» What you need to do:
The answer must consist solely of the lines below starting at the one containing "green notebook: 2 -> 1" and ending at the one containing "yellow cactus: 3 -> 2", repeated exactly, with both ends included and all pictures omitted.

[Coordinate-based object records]
———

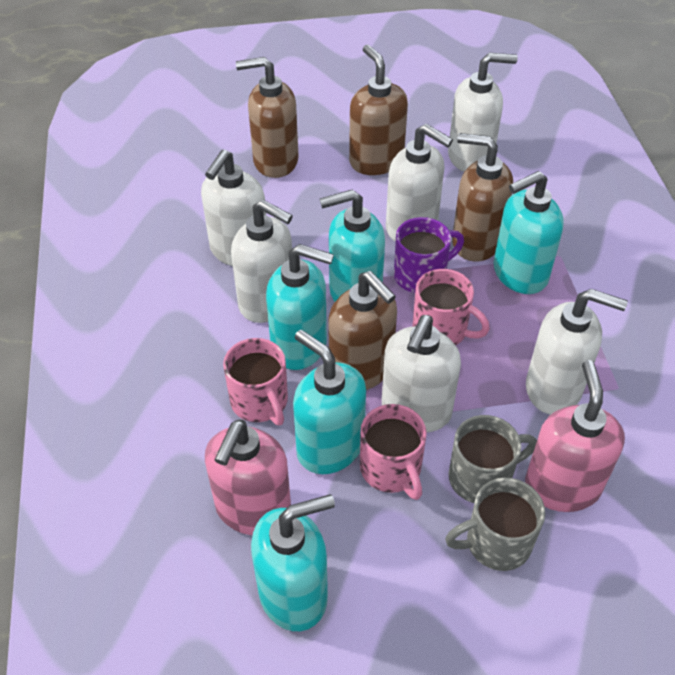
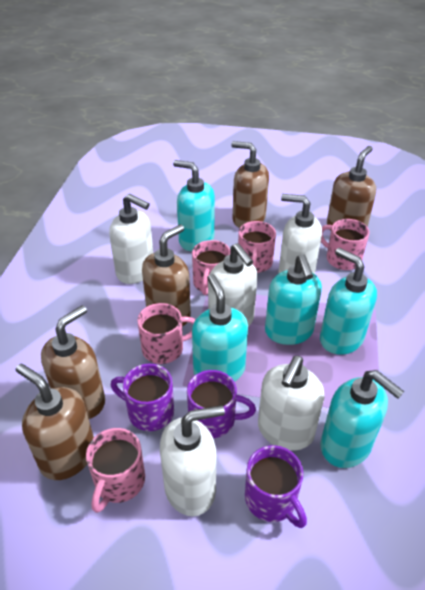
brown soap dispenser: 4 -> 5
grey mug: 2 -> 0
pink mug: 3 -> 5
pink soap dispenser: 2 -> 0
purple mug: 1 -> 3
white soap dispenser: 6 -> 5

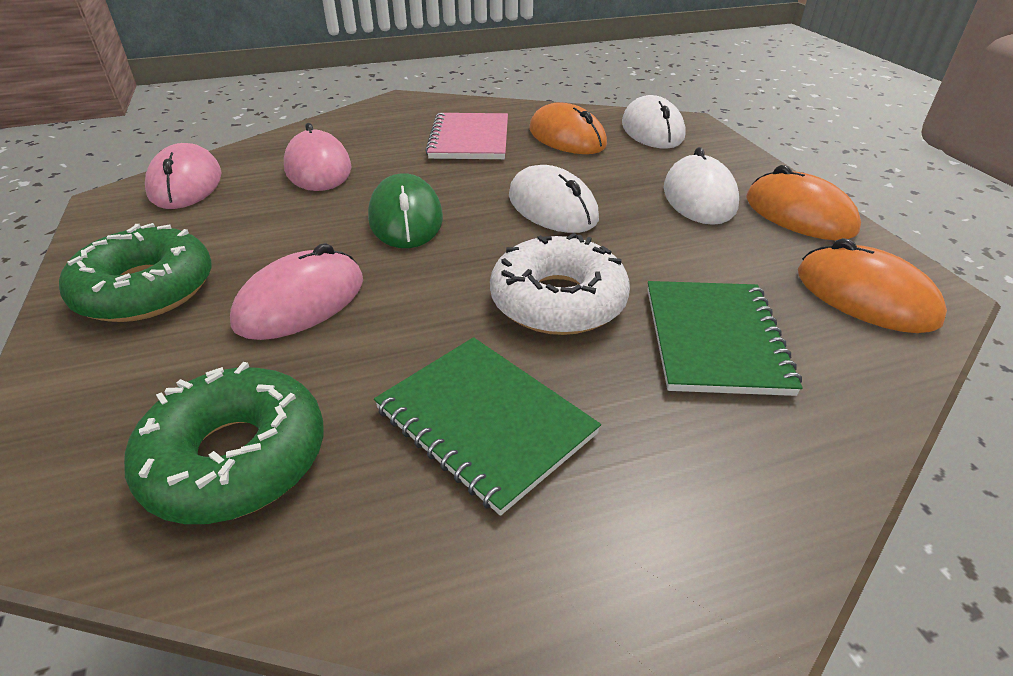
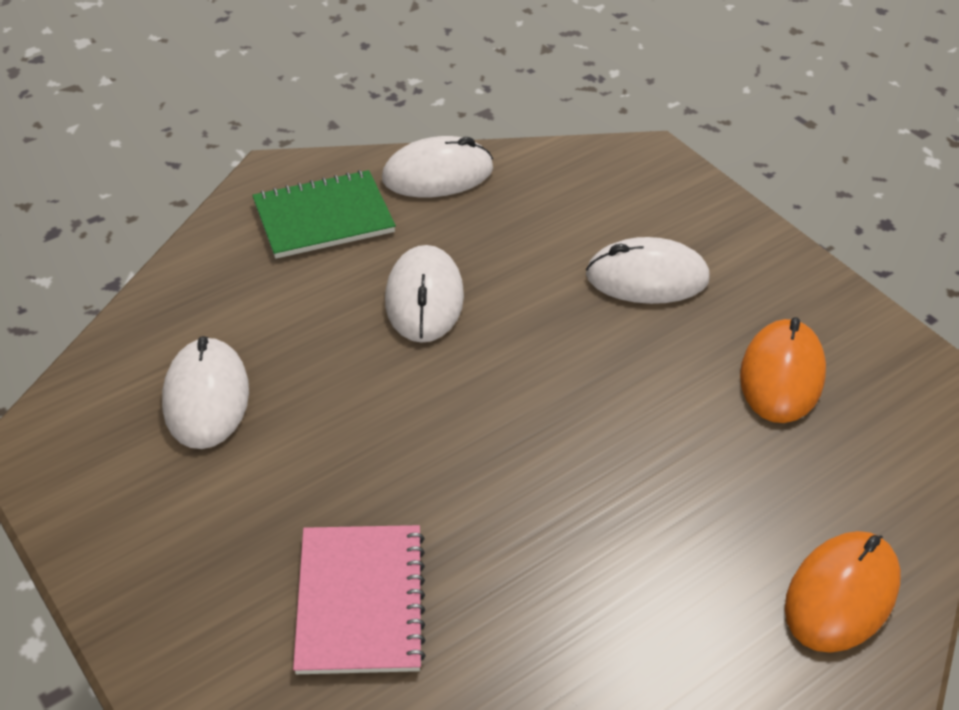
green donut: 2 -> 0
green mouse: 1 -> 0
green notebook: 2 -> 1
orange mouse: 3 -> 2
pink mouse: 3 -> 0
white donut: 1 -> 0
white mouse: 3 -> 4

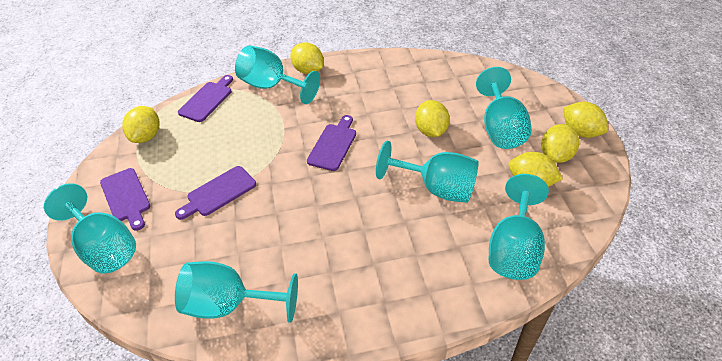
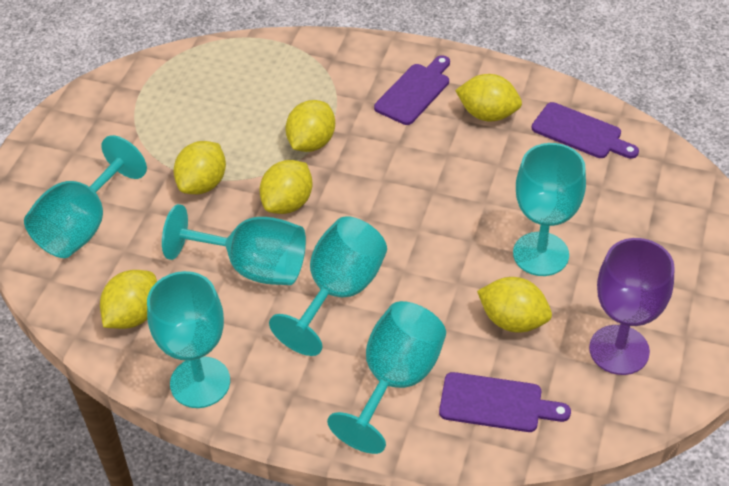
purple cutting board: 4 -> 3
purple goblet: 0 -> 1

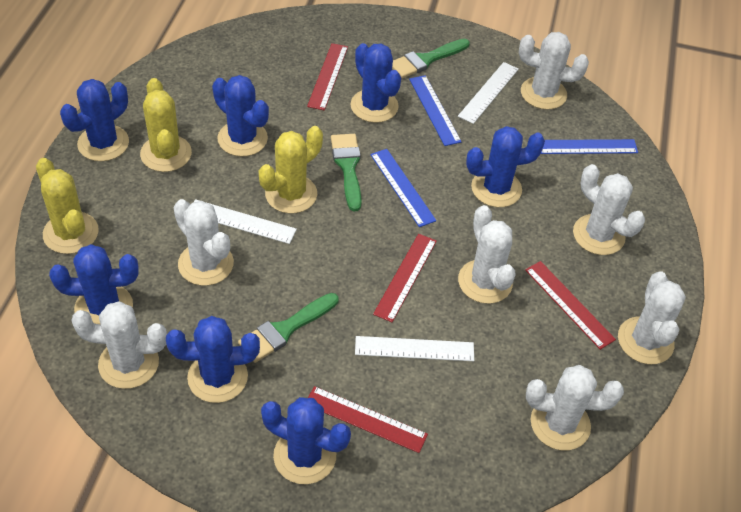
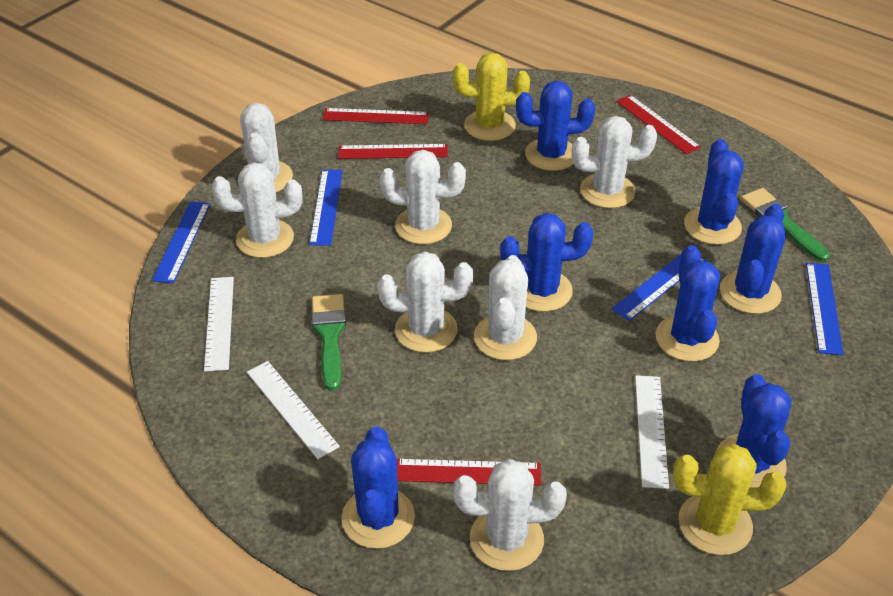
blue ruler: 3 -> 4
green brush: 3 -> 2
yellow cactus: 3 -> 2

———

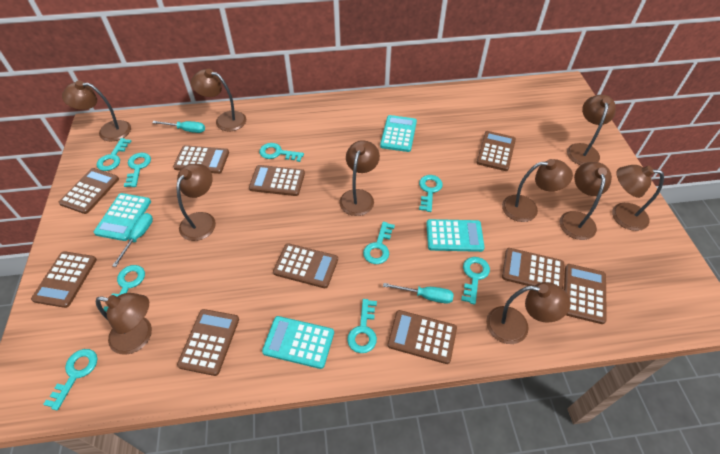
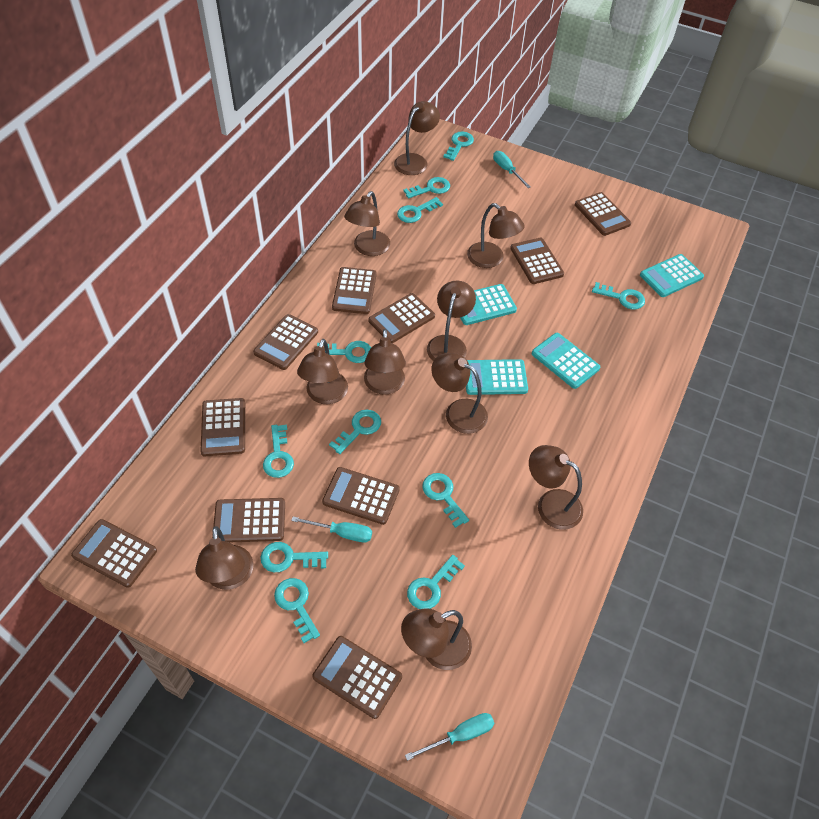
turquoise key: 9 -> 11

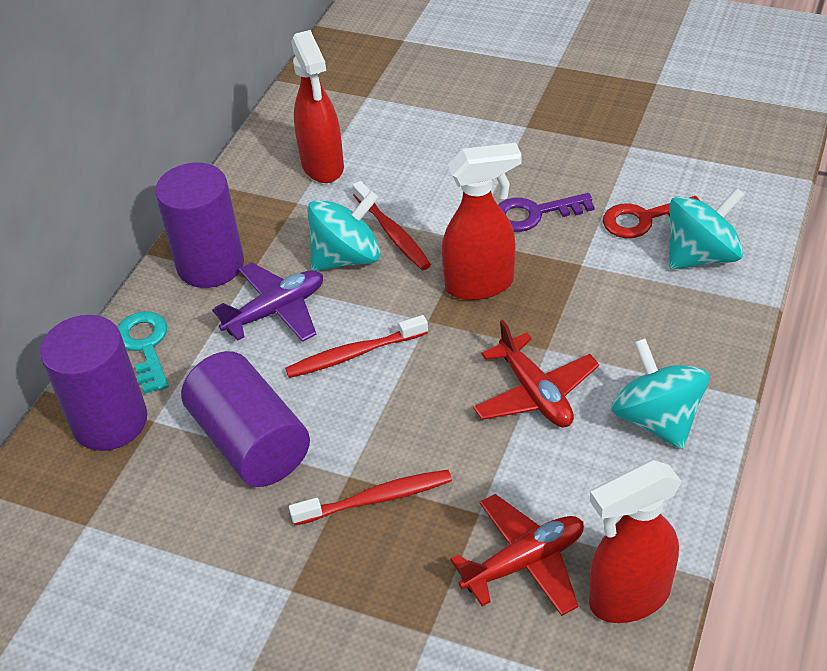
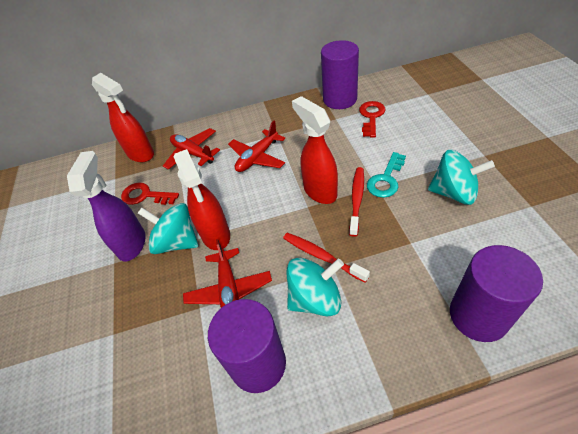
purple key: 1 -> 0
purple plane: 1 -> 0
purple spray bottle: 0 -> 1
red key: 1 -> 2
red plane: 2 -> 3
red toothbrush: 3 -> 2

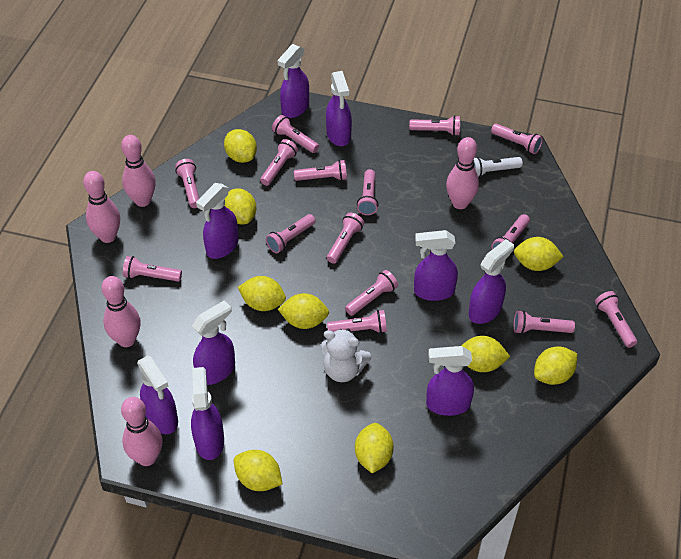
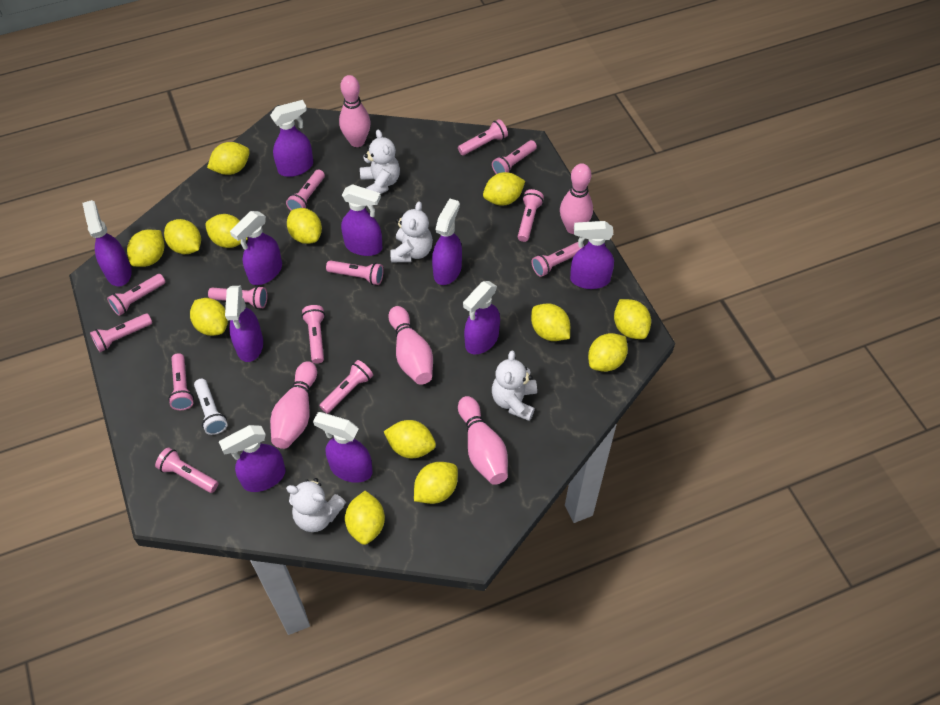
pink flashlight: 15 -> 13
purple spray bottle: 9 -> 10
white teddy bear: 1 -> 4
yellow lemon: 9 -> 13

———

» Answer space:
green notebook: 2 -> 1
orange mouse: 3 -> 2
pink mouse: 3 -> 0
white donut: 1 -> 0
white mouse: 3 -> 4

purple cutting board: 4 -> 3
purple goblet: 0 -> 1

blue ruler: 3 -> 4
green brush: 3 -> 2
yellow cactus: 3 -> 2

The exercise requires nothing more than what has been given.